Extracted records
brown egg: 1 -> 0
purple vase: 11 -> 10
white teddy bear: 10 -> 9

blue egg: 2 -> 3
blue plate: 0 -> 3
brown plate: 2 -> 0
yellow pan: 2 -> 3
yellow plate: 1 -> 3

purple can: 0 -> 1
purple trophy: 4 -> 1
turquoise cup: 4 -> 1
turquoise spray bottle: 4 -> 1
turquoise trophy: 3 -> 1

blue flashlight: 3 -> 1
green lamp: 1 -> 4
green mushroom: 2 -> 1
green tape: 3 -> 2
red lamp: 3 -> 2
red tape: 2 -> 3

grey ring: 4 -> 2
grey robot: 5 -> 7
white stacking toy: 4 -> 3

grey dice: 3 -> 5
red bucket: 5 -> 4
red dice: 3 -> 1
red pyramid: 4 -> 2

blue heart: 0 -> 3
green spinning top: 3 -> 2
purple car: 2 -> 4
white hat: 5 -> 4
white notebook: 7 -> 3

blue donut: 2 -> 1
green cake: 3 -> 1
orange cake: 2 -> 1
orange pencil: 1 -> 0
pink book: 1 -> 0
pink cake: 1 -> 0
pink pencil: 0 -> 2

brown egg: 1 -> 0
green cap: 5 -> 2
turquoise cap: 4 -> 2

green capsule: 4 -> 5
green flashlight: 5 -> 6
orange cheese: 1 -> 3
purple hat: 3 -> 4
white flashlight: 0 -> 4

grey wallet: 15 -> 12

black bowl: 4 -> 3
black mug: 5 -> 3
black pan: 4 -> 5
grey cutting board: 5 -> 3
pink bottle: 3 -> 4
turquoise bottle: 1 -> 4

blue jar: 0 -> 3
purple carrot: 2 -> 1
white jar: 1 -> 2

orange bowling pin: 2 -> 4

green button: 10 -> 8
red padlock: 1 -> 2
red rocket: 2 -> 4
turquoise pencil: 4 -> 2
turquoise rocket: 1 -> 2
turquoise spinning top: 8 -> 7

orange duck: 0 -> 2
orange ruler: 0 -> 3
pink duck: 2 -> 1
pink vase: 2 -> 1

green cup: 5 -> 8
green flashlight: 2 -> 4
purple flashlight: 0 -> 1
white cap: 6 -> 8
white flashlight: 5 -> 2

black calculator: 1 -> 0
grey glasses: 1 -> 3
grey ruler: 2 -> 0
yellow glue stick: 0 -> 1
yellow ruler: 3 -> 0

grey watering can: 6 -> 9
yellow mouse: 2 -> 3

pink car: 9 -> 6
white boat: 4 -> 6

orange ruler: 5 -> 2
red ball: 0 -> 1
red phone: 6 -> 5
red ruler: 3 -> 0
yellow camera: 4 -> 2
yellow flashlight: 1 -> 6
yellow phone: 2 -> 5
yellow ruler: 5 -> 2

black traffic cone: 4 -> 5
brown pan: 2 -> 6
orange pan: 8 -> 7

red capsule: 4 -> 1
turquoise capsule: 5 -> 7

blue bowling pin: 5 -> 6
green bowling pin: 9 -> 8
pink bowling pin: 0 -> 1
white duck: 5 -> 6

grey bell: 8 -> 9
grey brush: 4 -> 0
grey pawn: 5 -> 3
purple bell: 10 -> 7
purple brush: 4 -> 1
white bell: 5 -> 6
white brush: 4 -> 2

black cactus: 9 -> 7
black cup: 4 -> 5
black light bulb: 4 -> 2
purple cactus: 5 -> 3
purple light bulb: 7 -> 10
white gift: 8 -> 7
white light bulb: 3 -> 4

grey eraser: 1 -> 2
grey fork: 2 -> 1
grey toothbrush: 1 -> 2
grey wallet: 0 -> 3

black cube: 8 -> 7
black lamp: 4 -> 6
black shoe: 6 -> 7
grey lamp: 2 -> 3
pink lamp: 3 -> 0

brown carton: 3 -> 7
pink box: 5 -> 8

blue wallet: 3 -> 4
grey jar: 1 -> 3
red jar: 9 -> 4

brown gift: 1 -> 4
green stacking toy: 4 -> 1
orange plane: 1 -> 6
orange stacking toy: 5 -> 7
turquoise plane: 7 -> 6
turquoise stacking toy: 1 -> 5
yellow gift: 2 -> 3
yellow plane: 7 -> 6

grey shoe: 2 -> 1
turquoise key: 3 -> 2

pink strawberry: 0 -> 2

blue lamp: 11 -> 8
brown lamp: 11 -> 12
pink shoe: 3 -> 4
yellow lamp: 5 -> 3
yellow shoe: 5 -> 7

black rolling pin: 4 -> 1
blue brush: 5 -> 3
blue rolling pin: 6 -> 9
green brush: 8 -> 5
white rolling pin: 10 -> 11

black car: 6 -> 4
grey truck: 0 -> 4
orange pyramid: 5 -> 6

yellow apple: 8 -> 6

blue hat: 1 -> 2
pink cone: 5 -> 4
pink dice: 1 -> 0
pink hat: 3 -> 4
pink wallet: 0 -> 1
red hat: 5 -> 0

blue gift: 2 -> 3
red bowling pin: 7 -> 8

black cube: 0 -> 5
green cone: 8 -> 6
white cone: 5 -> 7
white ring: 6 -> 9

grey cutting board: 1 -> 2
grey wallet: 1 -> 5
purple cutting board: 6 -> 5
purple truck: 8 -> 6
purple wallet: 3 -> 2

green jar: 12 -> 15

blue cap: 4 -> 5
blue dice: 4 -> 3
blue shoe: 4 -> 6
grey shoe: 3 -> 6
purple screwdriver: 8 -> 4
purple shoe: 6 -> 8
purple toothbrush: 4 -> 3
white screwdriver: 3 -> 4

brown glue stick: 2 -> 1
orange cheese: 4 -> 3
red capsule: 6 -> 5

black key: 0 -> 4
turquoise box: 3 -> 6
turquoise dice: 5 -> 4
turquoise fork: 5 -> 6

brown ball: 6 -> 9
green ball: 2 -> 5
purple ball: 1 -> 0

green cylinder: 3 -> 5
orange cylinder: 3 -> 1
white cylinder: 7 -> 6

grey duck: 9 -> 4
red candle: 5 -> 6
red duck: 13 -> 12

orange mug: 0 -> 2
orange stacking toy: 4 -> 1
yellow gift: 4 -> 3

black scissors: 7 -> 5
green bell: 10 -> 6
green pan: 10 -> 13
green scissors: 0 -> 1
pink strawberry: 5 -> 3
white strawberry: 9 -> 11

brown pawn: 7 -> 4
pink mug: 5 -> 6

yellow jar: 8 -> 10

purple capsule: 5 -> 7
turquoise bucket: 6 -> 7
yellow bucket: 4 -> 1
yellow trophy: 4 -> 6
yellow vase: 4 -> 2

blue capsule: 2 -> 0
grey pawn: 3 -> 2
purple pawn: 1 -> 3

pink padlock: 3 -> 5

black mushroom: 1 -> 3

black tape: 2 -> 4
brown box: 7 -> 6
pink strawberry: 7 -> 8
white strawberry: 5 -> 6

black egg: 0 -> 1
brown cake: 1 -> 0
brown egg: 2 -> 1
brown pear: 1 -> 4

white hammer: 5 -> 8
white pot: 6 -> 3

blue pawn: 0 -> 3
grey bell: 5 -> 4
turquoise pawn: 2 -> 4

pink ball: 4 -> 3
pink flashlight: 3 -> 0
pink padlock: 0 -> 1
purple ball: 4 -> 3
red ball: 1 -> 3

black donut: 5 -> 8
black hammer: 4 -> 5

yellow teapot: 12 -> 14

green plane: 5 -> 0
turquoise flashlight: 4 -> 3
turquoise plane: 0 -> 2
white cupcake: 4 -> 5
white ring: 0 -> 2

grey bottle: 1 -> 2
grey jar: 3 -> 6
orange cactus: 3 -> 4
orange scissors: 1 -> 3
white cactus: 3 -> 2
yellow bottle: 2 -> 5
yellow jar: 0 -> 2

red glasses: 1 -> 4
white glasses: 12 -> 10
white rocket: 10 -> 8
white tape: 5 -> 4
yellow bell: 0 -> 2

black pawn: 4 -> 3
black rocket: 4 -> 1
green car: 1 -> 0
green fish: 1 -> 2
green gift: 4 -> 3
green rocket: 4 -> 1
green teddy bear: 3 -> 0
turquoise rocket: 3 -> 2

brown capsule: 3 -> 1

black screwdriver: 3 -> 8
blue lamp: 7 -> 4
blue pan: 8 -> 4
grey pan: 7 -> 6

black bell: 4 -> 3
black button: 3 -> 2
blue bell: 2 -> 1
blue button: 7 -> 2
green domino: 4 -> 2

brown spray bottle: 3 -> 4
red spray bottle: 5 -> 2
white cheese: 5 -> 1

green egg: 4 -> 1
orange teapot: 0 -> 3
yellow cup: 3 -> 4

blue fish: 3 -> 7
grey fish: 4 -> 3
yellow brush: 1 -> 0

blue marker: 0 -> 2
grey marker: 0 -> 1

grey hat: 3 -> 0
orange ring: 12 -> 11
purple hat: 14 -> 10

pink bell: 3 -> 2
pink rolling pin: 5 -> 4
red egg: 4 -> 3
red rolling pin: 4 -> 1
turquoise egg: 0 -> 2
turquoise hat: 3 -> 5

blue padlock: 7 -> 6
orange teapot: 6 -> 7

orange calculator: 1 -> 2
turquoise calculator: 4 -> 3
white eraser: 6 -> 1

_What this task involves:_ The required answer is the run of lines above, starting at the line with "green flashlight: 5 -> 6" and ending at the line with "red padlock: 1 -> 2", reproduced exactly with both ends.

_Expected answer:_
green flashlight: 5 -> 6
orange cheese: 1 -> 3
purple hat: 3 -> 4
white flashlight: 0 -> 4

grey wallet: 15 -> 12

black bowl: 4 -> 3
black mug: 5 -> 3
black pan: 4 -> 5
grey cutting board: 5 -> 3
pink bottle: 3 -> 4
turquoise bottle: 1 -> 4

blue jar: 0 -> 3
purple carrot: 2 -> 1
white jar: 1 -> 2

orange bowling pin: 2 -> 4

green button: 10 -> 8
red padlock: 1 -> 2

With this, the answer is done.